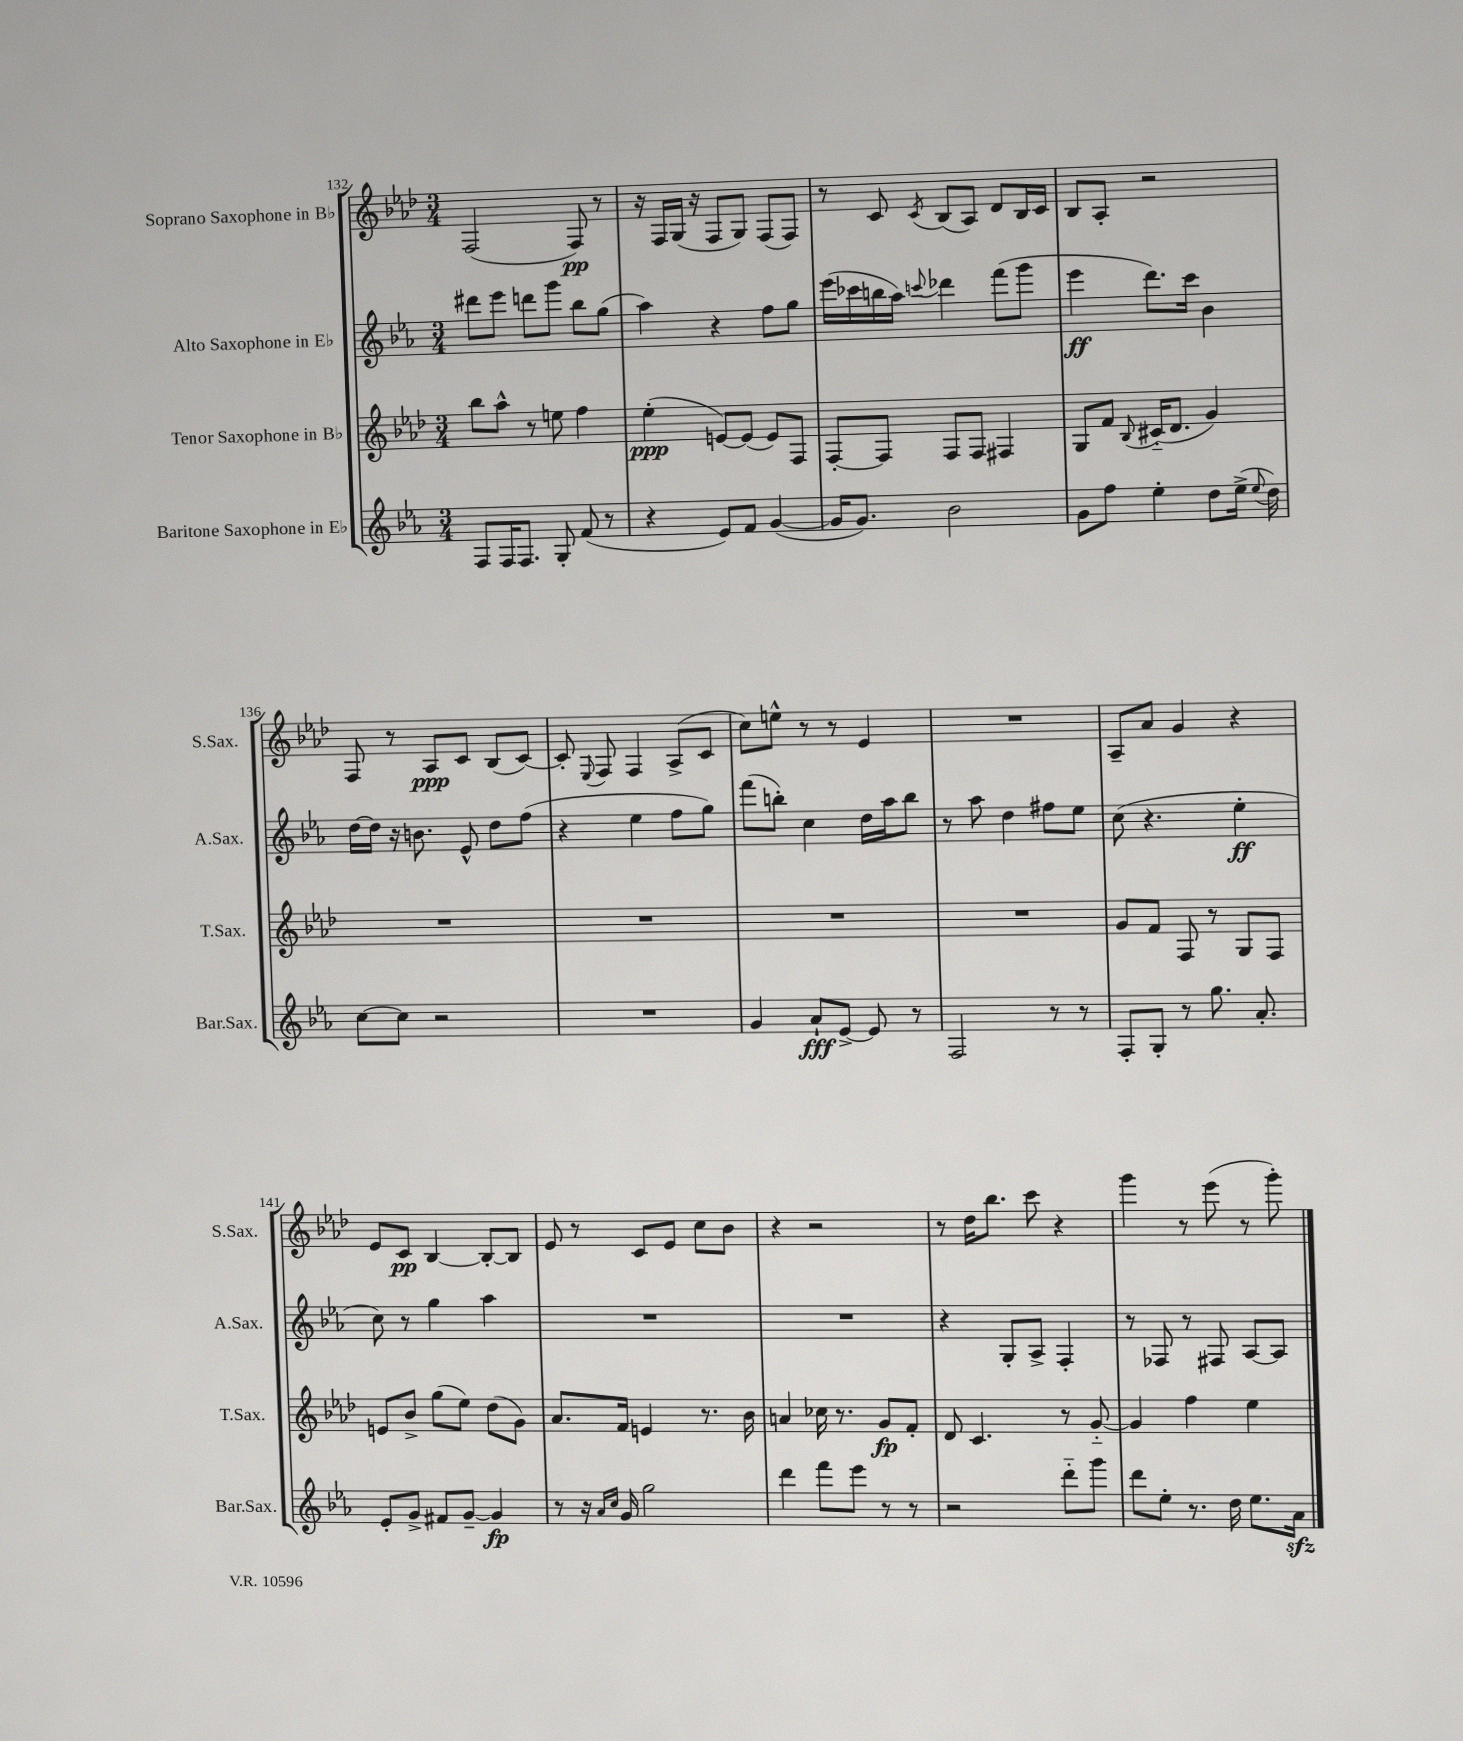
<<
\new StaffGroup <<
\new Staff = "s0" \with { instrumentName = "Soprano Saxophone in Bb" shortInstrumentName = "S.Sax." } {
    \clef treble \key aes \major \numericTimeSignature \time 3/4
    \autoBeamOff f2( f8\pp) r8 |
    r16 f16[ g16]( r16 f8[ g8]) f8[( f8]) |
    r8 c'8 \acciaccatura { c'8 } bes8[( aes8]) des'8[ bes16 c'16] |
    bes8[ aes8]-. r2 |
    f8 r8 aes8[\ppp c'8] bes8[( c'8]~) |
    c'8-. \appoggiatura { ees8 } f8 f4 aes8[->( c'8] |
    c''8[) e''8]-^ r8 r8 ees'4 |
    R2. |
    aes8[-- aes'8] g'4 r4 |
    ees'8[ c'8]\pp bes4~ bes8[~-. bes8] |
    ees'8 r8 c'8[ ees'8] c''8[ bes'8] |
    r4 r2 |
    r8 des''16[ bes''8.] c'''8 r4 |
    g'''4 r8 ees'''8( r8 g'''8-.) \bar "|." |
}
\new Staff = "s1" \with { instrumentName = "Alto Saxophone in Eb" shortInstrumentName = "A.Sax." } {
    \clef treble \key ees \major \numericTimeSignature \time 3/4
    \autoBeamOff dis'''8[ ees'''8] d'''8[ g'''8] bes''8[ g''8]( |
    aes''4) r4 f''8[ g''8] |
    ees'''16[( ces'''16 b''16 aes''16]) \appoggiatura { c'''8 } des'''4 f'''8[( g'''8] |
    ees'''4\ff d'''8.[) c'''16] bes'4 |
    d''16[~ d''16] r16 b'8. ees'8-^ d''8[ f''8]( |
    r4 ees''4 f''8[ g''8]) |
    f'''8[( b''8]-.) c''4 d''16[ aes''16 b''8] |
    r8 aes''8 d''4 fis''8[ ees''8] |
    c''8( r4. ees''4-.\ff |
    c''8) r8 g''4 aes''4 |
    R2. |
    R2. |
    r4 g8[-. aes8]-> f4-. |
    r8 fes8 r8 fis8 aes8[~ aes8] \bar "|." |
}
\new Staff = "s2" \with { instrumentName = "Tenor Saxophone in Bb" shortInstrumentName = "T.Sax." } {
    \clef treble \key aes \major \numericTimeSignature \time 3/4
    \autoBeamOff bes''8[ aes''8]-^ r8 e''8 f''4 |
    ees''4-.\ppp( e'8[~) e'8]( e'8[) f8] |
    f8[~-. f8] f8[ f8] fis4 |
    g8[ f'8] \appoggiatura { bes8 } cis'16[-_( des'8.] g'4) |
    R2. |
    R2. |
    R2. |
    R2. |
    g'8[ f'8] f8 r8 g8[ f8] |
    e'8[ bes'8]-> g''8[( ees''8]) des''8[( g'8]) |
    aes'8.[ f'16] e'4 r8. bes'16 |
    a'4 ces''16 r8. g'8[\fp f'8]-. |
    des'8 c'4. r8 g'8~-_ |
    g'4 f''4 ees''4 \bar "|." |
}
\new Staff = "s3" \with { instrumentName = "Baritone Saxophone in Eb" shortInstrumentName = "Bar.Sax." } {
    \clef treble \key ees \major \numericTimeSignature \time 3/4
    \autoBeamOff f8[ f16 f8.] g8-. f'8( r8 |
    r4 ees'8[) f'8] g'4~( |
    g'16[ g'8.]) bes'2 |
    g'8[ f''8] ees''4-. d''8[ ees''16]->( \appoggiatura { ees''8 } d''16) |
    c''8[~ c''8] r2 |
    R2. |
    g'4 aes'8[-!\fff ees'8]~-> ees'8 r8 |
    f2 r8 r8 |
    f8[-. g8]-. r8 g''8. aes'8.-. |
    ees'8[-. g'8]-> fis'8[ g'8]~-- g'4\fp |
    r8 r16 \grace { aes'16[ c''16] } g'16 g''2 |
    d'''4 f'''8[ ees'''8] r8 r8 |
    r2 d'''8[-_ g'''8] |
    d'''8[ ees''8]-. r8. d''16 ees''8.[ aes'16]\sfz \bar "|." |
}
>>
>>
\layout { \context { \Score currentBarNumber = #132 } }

- - -

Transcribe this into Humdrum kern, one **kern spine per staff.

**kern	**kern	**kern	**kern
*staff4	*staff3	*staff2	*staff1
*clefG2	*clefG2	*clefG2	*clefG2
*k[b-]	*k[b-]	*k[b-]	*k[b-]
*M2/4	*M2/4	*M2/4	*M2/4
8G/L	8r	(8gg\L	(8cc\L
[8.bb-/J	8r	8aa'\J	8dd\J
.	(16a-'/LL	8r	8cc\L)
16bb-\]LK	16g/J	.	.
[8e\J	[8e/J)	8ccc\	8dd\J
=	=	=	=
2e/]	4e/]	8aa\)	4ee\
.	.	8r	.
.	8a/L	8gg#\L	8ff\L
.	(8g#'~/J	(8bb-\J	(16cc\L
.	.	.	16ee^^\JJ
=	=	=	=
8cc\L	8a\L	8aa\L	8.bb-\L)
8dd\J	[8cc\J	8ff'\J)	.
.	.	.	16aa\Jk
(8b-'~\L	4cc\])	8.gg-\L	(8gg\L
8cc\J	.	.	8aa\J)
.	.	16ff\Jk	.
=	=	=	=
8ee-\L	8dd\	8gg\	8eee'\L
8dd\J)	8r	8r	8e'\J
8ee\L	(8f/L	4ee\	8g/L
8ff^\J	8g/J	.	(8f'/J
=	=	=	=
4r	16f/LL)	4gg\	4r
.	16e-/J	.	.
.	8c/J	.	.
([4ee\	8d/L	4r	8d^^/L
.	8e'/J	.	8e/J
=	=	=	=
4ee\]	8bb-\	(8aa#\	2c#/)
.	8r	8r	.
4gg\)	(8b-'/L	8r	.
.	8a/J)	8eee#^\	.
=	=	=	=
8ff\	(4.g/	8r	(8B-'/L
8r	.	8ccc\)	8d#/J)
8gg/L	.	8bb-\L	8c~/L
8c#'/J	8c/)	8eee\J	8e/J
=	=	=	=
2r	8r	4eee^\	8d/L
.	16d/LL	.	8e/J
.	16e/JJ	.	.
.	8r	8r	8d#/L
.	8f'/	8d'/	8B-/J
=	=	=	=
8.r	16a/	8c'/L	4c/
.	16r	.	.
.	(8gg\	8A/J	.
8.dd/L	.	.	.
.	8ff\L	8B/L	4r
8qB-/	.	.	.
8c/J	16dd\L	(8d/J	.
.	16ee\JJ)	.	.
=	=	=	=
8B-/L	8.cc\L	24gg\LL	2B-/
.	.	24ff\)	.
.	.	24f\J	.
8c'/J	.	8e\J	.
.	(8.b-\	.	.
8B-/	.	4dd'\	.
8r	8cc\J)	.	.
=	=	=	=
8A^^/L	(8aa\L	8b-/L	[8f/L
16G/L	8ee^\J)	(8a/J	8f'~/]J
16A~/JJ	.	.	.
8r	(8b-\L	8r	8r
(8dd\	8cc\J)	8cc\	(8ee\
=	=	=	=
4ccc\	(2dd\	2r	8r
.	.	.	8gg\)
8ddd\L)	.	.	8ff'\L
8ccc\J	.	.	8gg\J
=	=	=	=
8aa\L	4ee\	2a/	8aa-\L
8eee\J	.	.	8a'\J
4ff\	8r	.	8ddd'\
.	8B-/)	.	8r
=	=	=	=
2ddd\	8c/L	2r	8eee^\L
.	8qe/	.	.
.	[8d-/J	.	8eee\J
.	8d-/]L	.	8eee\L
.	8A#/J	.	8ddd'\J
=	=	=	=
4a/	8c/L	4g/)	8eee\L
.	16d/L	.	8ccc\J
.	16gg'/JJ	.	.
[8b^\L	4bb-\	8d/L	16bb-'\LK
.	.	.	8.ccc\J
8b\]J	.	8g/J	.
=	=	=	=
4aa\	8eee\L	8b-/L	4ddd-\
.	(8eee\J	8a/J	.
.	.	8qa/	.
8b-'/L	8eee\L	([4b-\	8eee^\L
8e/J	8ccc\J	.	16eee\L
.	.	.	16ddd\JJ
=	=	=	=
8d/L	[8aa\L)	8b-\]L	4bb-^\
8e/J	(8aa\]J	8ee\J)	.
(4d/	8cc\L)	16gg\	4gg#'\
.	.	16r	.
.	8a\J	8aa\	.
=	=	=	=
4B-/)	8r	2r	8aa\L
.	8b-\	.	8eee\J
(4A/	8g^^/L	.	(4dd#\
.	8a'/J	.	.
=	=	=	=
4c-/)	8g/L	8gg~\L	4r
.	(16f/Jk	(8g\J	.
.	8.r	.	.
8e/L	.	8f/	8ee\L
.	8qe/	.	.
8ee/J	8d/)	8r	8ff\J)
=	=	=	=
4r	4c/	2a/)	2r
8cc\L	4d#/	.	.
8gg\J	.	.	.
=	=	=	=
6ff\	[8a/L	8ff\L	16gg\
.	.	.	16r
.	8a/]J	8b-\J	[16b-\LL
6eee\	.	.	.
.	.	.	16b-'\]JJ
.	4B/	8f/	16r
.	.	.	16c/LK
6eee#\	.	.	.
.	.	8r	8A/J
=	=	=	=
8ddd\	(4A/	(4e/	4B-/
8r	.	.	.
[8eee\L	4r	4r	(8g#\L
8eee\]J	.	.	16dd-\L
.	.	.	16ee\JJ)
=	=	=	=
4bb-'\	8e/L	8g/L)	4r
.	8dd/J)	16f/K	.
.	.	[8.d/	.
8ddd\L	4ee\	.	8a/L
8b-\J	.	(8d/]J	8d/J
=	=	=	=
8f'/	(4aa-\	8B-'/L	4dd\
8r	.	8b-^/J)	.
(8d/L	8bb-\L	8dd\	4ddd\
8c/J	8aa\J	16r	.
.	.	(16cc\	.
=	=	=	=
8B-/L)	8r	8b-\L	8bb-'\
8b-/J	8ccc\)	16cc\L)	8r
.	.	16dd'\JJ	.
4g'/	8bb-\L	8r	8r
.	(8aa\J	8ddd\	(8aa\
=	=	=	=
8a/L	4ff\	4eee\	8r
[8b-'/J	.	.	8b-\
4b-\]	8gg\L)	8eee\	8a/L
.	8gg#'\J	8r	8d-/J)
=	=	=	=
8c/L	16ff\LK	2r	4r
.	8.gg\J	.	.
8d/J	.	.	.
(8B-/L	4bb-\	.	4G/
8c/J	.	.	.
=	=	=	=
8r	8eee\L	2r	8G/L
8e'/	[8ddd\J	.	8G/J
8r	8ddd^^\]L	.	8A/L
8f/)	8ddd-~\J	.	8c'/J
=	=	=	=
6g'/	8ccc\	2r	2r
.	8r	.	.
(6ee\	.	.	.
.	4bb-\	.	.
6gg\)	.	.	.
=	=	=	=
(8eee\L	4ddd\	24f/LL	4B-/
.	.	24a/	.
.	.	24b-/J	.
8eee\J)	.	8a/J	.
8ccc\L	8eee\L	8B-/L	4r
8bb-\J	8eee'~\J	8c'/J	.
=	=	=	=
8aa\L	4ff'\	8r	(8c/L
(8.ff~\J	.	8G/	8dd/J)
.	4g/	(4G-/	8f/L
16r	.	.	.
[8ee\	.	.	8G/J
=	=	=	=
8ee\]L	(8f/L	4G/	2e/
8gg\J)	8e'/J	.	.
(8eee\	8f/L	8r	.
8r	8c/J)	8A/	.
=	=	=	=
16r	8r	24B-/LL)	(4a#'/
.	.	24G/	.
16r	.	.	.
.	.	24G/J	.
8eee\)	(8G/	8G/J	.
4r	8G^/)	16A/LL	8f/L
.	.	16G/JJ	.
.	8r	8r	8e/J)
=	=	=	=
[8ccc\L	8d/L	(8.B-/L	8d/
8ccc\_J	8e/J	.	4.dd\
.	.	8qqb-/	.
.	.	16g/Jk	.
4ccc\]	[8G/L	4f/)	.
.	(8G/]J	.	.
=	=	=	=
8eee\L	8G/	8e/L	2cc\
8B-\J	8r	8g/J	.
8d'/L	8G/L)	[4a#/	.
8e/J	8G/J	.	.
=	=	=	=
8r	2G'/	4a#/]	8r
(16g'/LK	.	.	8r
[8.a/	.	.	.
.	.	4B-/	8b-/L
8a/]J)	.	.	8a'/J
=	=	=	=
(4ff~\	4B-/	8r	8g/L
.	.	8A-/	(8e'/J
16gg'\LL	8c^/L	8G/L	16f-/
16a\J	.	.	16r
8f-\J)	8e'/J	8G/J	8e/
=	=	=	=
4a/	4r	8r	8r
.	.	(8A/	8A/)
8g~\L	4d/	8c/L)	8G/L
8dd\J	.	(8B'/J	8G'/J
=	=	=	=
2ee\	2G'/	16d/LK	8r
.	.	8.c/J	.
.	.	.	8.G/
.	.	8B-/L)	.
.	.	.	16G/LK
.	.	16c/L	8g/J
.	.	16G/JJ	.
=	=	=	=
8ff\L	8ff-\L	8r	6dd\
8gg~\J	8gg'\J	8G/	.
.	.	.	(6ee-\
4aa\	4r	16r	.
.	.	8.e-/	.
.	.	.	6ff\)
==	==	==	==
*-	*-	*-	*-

- - -

**WHAT IS REQUIRED:** Return every line of the items that contains the string "instrumentName", matching case exactly.

**CORRECT RESULT:**
\new Staff = "s0" \with { instrumentName = "Soprano Saxophone in Bb" shortInstrumentName = "S.Sax." } {
\new Staff = "s1" \with { instrumentName = "Alto Saxophone in Eb" shortInstrumentName = "A.Sax." } {
\new Staff = "s2" \with { instrumentName = "Tenor Saxophone in Bb" shortInstrumentName = "T.Sax." } {
\new Staff = "s3" \with { instrumentName = "Baritone Saxophone in Eb" shortInstrumentName = "Bar.Sax." } {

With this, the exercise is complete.